/---
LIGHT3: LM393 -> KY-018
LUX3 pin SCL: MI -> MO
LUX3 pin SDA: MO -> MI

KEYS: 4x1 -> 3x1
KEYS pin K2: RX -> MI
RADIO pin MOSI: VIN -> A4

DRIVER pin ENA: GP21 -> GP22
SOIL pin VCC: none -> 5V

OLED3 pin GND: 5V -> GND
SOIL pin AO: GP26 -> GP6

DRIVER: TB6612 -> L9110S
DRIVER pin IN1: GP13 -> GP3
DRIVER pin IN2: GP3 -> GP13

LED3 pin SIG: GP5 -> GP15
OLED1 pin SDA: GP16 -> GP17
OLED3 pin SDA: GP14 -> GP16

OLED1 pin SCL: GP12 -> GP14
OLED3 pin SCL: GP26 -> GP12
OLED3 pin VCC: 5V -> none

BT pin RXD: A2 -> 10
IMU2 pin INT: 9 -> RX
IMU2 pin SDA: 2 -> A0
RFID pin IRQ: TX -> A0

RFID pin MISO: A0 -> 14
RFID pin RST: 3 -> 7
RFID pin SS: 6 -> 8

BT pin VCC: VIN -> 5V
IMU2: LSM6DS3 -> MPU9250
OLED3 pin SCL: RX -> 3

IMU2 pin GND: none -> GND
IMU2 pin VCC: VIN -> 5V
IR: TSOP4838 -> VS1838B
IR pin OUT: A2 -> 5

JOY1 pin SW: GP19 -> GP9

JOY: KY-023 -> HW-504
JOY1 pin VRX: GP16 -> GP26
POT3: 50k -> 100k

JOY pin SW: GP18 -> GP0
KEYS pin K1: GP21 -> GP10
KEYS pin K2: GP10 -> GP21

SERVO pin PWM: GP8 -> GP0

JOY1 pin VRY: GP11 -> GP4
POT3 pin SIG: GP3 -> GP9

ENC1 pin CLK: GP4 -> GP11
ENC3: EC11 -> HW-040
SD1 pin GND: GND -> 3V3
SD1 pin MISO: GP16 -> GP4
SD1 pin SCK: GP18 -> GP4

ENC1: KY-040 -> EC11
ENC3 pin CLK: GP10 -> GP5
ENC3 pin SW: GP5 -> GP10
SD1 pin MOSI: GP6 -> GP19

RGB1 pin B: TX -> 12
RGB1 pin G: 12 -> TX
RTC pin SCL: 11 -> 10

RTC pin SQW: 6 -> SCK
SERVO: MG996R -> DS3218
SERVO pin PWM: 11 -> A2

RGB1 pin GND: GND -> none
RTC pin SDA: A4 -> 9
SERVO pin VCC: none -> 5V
\---
Exercise brief. Retype only the lines running from the line with "RGB1 pin B: TX -> 12" to the end of the listing, including both of those lines.

Solution to this task.
RGB1 pin B: TX -> 12
RGB1 pin G: 12 -> TX
RTC pin SCL: 11 -> 10

RTC pin SQW: 6 -> SCK
SERVO: MG996R -> DS3218
SERVO pin PWM: 11 -> A2

RGB1 pin GND: GND -> none
RTC pin SDA: A4 -> 9
SERVO pin VCC: none -> 5V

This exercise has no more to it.